Task directions: Sort through the entries below and pull out lines containing the word "brown".

Colored object listings:
----

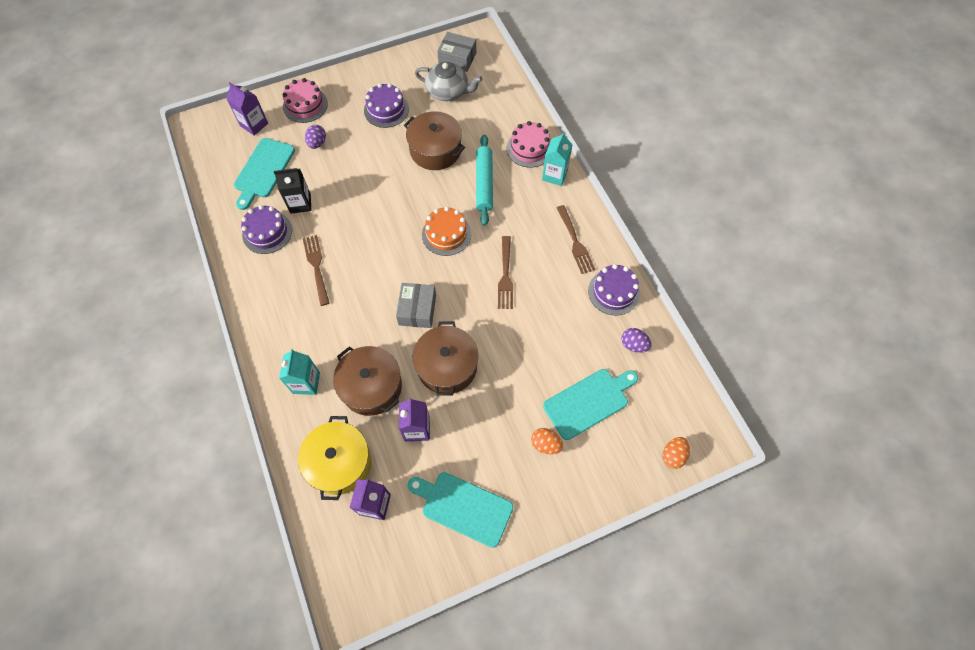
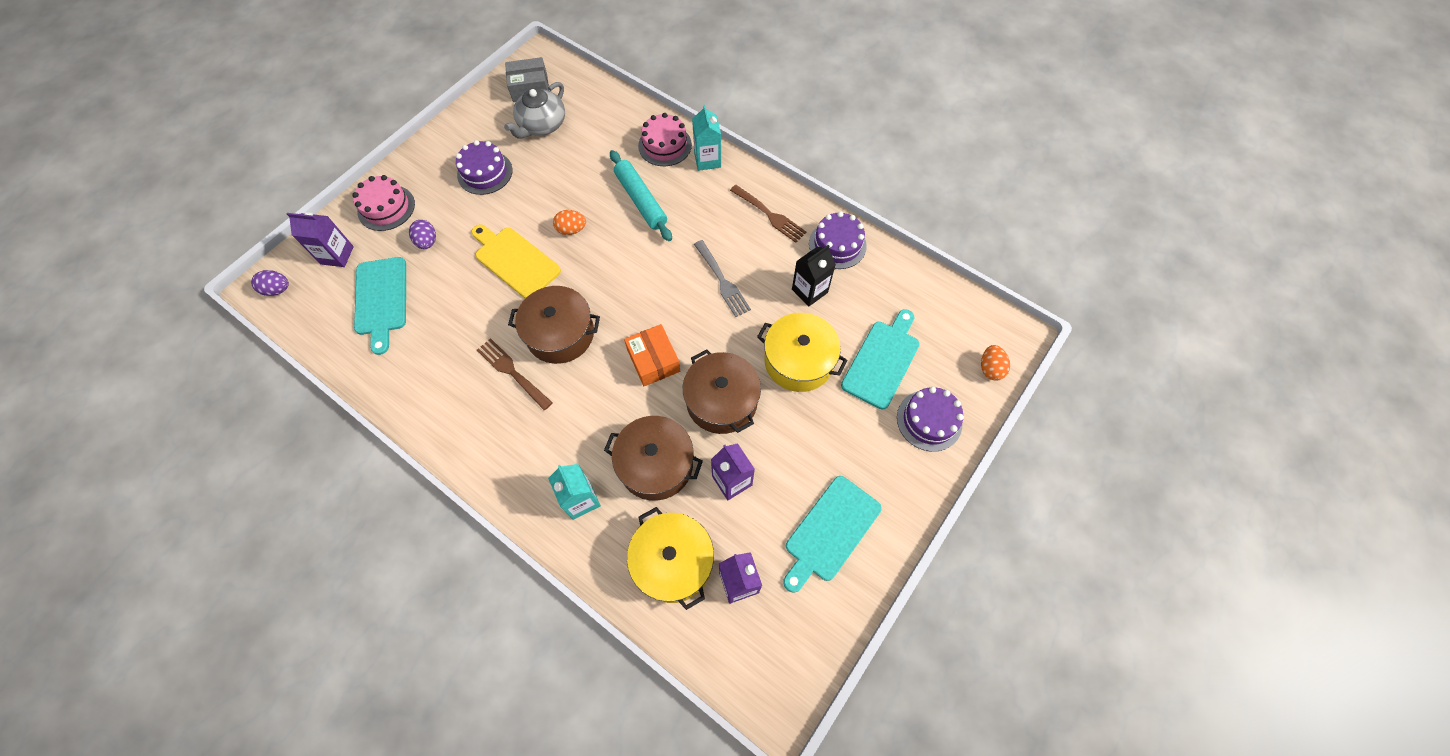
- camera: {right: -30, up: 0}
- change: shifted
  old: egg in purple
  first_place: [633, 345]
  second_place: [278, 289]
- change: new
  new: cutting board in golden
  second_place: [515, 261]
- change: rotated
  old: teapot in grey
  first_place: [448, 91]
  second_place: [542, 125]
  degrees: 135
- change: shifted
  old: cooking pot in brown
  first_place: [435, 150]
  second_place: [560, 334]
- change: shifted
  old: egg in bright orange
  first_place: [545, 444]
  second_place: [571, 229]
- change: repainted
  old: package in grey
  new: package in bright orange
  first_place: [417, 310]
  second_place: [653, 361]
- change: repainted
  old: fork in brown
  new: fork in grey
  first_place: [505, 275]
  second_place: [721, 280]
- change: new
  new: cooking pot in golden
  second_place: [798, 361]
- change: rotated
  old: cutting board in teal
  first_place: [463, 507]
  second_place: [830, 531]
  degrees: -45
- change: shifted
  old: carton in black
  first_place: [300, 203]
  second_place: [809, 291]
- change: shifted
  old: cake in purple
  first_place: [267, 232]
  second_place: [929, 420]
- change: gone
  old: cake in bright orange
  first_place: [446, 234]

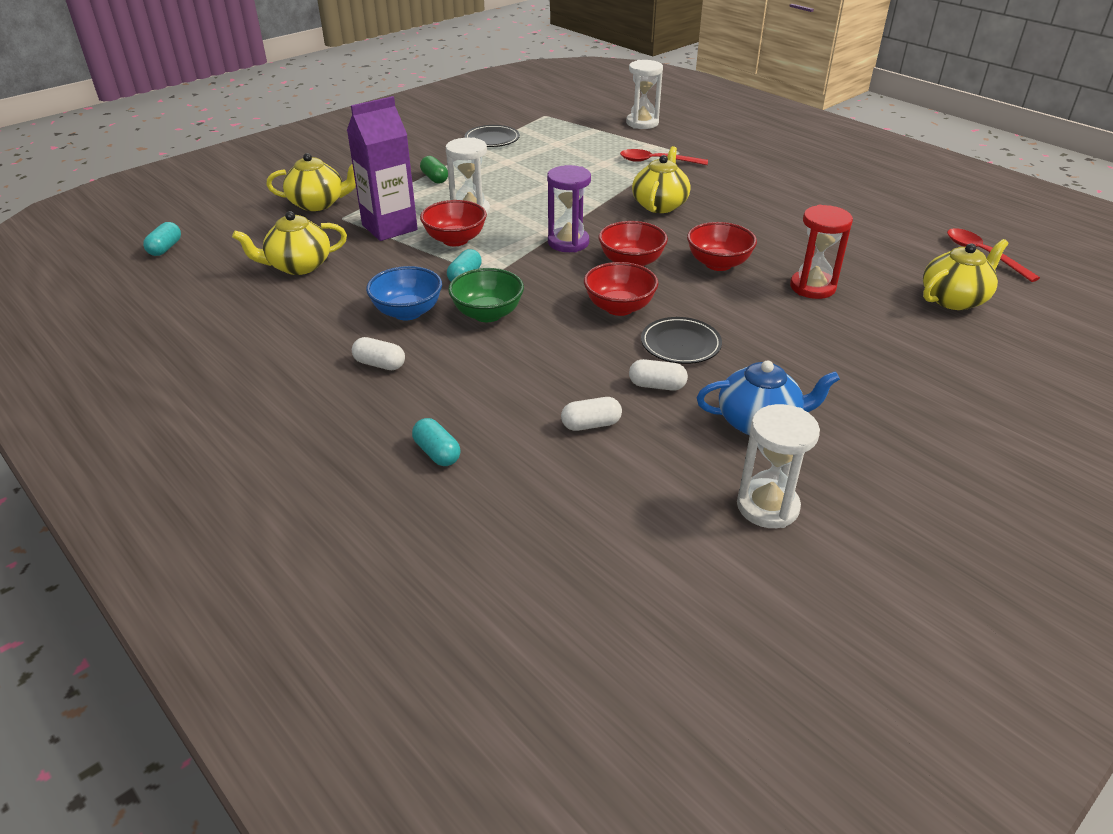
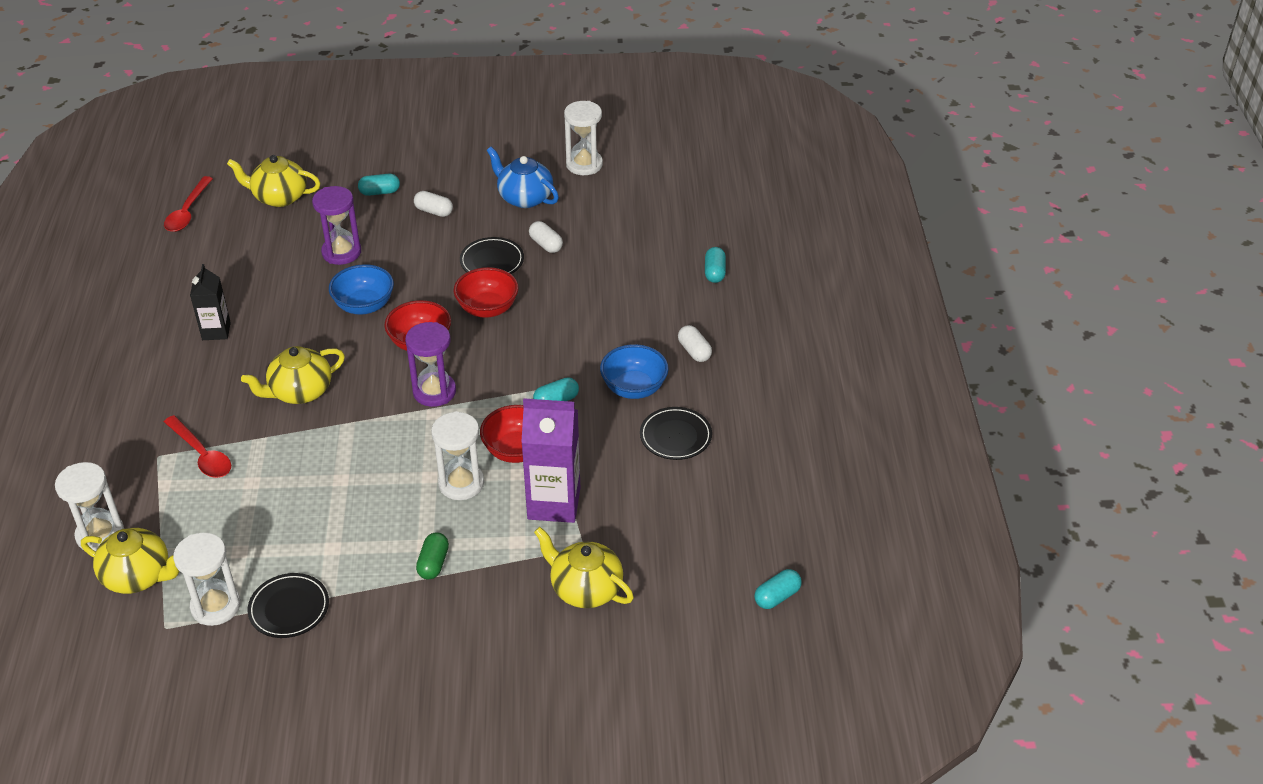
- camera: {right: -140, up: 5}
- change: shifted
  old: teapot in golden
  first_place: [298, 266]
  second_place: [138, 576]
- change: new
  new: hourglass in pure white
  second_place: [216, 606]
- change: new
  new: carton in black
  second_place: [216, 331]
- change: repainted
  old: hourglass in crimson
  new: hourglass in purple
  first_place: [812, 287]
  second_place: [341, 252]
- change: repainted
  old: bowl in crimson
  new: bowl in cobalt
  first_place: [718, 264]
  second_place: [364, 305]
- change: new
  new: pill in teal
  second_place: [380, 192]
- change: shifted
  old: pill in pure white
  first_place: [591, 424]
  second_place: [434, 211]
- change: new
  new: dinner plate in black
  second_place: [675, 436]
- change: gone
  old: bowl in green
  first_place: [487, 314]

----

Task solution:
  old: cooking pot in brown
  old: fork in brown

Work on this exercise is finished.